Short exercise
From the entries below, extract every line that includes the word "tissue".

[Data entries]
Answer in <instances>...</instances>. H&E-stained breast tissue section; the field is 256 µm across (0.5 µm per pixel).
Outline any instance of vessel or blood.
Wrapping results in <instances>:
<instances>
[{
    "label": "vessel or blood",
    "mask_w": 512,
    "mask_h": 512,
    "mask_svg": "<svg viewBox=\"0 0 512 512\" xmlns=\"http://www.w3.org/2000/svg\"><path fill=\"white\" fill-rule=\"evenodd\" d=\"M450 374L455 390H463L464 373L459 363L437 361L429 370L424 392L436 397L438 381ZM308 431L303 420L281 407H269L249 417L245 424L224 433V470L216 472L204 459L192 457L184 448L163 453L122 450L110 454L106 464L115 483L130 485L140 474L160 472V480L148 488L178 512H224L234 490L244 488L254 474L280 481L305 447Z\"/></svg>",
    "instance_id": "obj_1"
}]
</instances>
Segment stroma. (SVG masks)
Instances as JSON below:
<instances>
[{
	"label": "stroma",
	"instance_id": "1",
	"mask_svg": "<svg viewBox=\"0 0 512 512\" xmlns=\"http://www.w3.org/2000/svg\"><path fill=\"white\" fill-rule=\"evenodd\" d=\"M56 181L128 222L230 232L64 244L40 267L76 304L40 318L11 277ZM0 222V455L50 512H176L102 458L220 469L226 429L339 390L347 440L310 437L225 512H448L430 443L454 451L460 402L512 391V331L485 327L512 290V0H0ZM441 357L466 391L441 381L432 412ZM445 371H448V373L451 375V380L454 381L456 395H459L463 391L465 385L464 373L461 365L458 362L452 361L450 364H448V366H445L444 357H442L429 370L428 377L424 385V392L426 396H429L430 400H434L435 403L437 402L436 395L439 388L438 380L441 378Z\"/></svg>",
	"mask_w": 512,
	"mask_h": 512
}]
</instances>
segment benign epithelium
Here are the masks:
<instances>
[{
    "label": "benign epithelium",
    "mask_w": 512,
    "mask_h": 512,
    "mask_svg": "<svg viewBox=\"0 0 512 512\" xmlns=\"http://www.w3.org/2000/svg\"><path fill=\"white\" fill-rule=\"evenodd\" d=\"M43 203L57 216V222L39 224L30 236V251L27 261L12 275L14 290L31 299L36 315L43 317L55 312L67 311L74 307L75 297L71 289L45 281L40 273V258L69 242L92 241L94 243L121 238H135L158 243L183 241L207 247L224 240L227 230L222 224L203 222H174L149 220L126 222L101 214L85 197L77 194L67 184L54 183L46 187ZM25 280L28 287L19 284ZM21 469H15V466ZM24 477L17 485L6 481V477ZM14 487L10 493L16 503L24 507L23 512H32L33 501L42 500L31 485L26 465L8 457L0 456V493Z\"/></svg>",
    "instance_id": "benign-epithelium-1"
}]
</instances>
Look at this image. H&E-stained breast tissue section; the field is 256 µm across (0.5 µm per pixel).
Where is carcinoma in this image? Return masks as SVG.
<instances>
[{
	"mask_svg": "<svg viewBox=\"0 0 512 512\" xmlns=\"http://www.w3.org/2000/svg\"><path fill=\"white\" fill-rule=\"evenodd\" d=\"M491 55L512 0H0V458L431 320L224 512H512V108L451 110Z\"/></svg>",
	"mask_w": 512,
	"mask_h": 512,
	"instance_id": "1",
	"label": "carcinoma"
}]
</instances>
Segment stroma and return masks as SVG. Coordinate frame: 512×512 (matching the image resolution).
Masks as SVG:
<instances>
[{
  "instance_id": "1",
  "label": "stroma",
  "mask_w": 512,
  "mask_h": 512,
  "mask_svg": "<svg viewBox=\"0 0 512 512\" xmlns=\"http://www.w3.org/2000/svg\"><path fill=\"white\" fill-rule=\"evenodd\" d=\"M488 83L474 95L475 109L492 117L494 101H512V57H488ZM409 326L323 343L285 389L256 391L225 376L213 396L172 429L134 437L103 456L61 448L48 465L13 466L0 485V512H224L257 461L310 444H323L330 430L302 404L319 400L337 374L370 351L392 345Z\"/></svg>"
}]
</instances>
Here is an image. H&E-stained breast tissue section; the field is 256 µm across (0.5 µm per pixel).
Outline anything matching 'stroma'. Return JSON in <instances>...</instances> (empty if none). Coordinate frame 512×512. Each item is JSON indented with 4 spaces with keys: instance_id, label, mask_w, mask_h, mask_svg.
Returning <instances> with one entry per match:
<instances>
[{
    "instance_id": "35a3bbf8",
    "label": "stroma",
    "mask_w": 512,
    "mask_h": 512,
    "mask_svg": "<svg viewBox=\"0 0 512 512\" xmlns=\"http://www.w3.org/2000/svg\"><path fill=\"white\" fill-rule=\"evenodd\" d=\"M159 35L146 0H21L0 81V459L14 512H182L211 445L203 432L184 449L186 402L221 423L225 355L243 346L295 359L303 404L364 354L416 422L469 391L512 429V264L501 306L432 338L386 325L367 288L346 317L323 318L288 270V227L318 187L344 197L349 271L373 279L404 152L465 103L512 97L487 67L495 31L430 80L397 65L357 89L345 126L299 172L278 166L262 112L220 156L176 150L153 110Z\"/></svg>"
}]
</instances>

Response to the exercise
Answer in <instances>...</instances>. H&E-stained breast tissue section; the field is 256 µm across (0.5 µm per pixel).
Look at this image. H&E-stained breast tissue section; the field is 256 µm across (0.5 µm per pixel).
Here is an image. H&E-stained breast tissue section; the field is 256 µm across (0.5 µm per pixel).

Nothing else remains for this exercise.